# [Problem description]
Print the records below exactly, from the line containing "none -> purple brick C2 level 1" down to the line containing "none -> lime brick J8:K9 level 2", both lines included, and omit every picture.

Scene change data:
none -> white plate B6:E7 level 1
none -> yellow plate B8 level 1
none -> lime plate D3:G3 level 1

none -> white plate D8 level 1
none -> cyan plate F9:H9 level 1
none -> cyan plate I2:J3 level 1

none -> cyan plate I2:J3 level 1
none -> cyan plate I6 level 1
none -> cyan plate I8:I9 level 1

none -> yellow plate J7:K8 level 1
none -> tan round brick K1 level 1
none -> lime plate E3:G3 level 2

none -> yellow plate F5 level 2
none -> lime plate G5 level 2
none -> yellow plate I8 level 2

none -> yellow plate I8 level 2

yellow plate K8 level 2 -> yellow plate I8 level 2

...

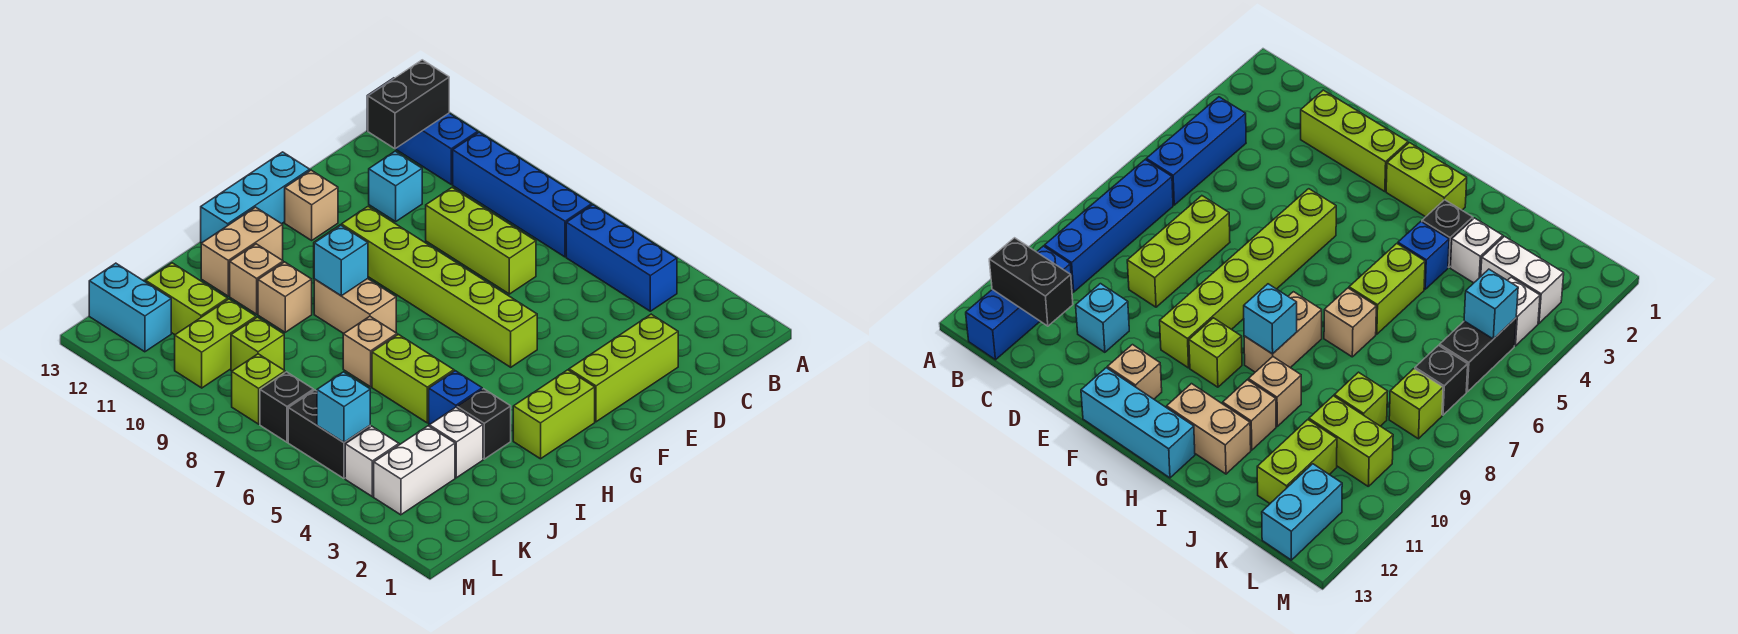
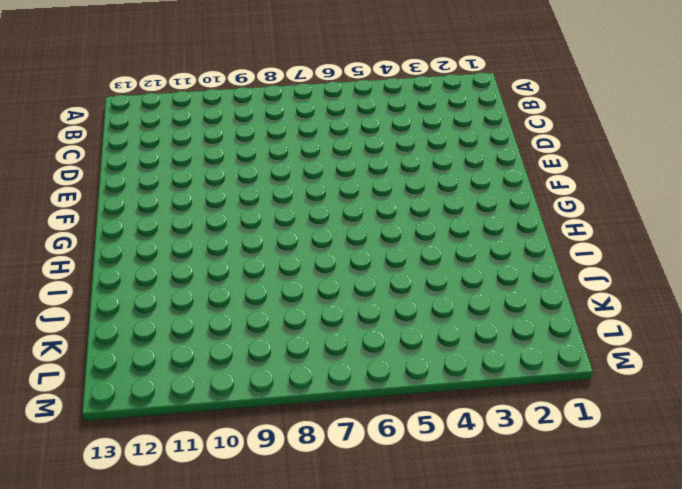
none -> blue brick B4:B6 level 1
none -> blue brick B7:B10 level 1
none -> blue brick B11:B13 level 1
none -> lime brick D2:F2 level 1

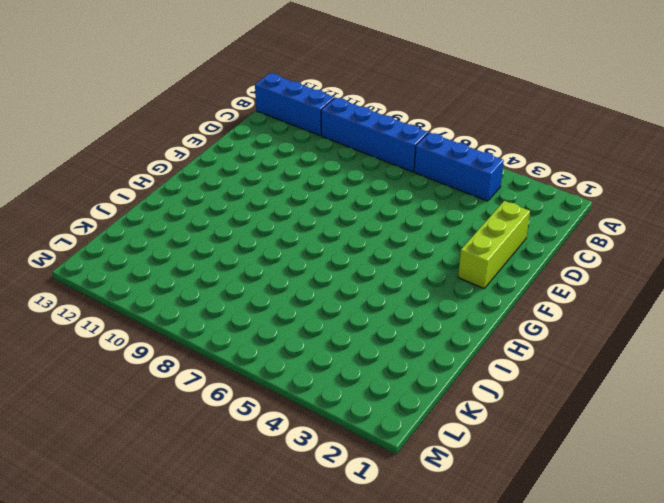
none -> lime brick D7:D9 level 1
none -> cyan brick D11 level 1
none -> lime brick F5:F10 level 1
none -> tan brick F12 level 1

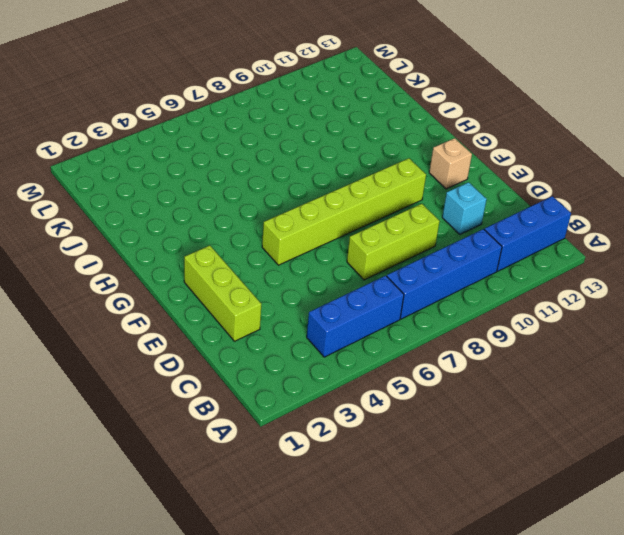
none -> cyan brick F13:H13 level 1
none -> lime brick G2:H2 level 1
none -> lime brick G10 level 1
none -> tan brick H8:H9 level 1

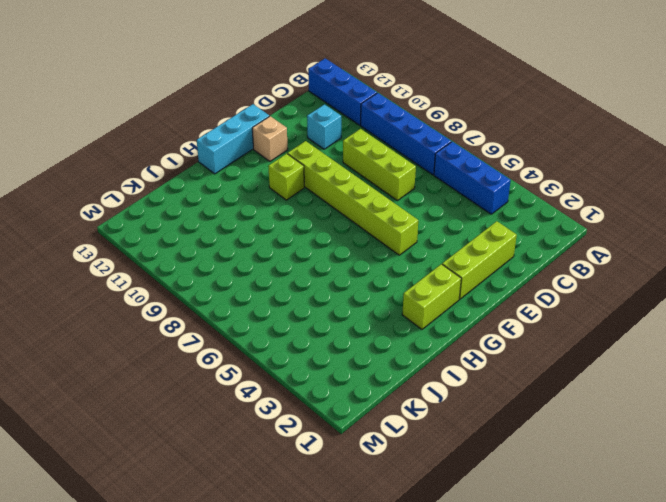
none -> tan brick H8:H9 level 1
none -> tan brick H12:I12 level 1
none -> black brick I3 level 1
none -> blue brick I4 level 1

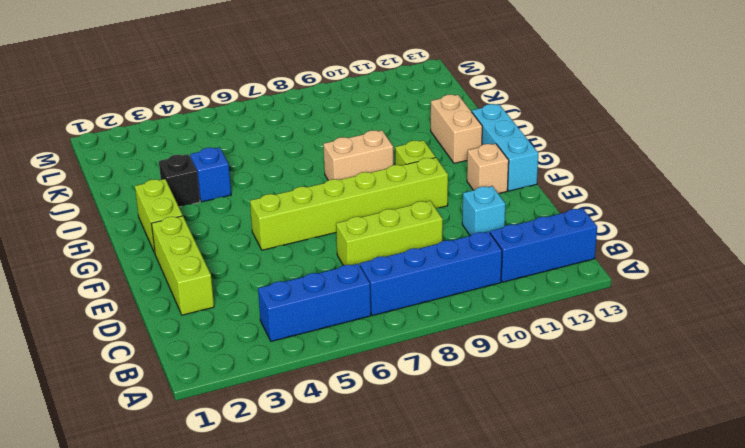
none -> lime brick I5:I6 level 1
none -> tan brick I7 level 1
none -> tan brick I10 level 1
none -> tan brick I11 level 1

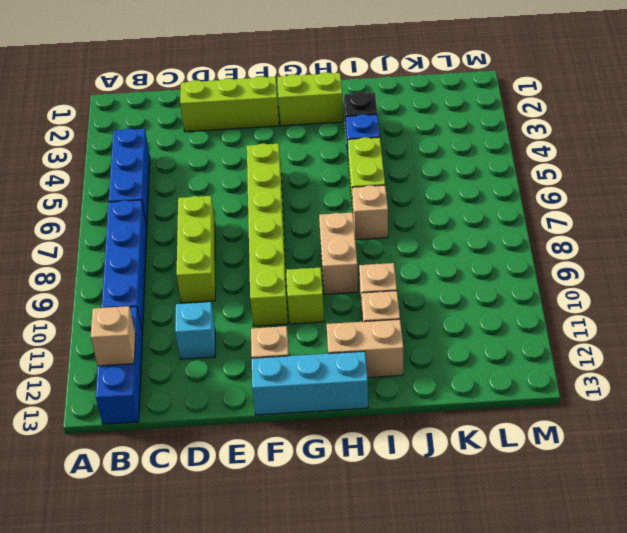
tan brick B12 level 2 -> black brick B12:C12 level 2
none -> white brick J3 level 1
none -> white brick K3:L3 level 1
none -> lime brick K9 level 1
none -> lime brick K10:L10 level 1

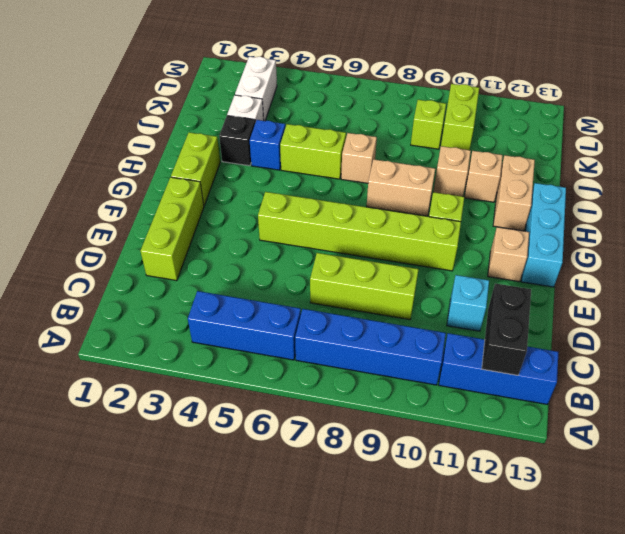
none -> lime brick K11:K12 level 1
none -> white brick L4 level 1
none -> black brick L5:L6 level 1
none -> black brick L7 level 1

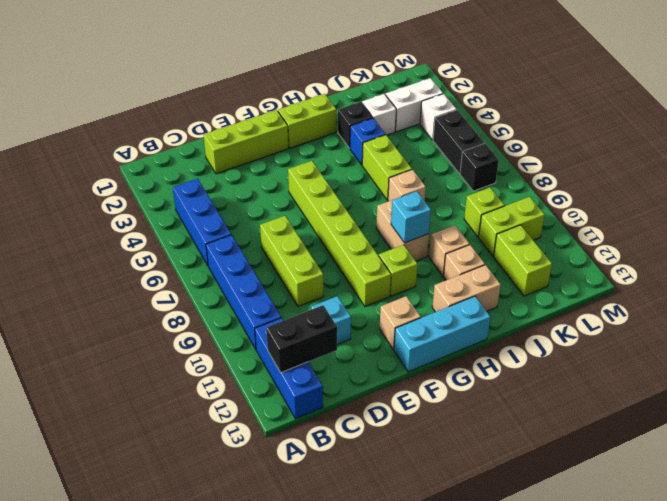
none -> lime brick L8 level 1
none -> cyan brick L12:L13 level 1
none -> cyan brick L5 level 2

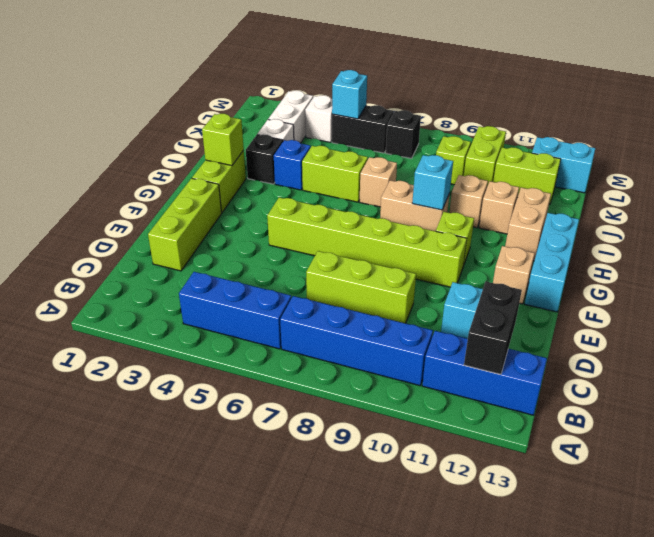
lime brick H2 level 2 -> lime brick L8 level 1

==

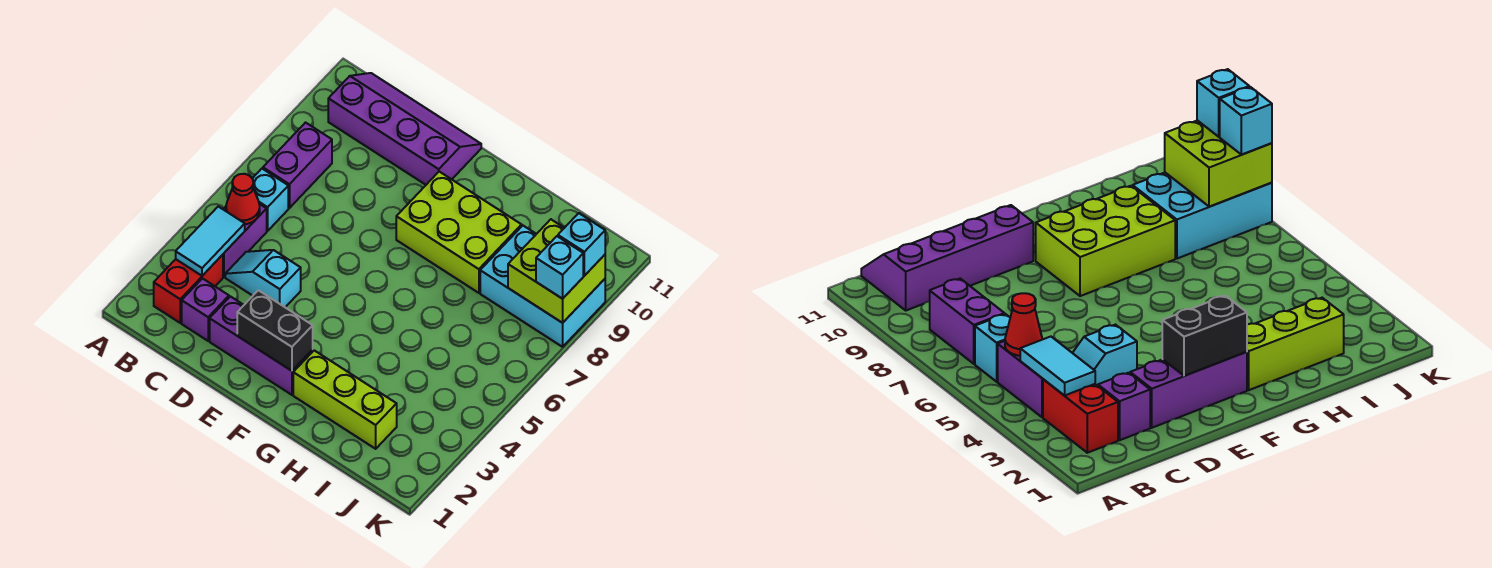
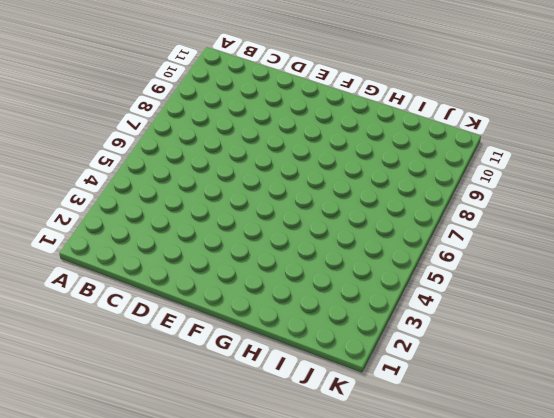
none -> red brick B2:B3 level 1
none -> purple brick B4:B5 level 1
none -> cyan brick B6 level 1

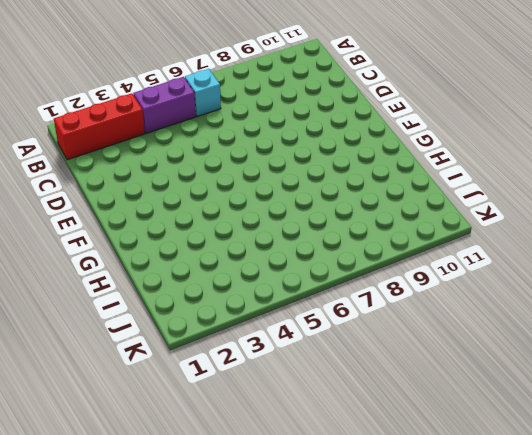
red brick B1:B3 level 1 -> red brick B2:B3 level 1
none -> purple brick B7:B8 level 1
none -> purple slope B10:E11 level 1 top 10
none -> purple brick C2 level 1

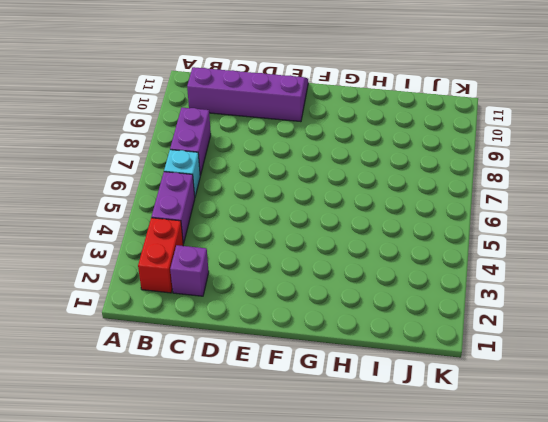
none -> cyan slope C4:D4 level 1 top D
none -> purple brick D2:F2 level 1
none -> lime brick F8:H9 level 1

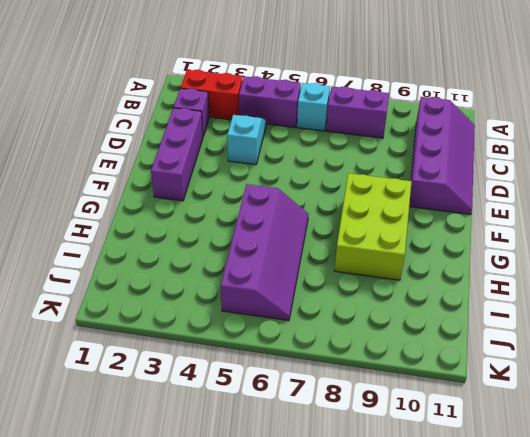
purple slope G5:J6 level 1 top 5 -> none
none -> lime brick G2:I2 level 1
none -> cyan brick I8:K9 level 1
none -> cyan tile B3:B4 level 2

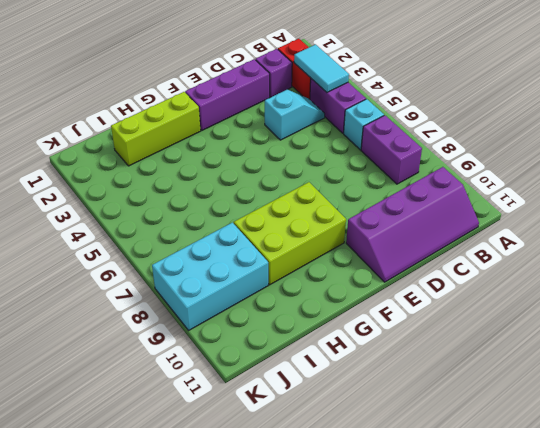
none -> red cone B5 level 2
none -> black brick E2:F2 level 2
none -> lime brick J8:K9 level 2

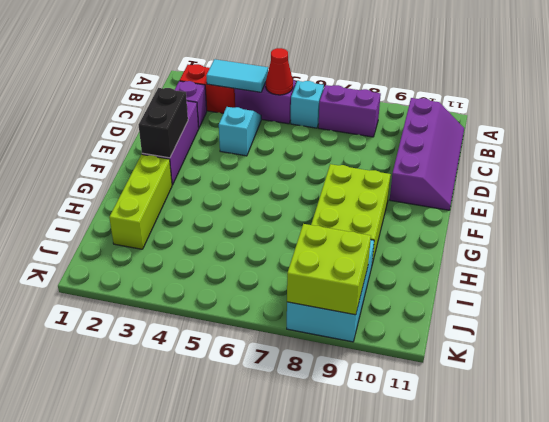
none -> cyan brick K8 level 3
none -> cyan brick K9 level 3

# [Answer to the problem]
none -> purple brick C2 level 1

none -> cyan slope C4:D4 level 1 top D
none -> purple brick D2:F2 level 1
none -> lime brick F8:H9 level 1

purple slope G5:J6 level 1 top 5 -> none
none -> lime brick G2:I2 level 1
none -> cyan brick I8:K9 level 1
none -> cyan tile B3:B4 level 2

none -> red cone B5 level 2
none -> black brick E2:F2 level 2
none -> lime brick J8:K9 level 2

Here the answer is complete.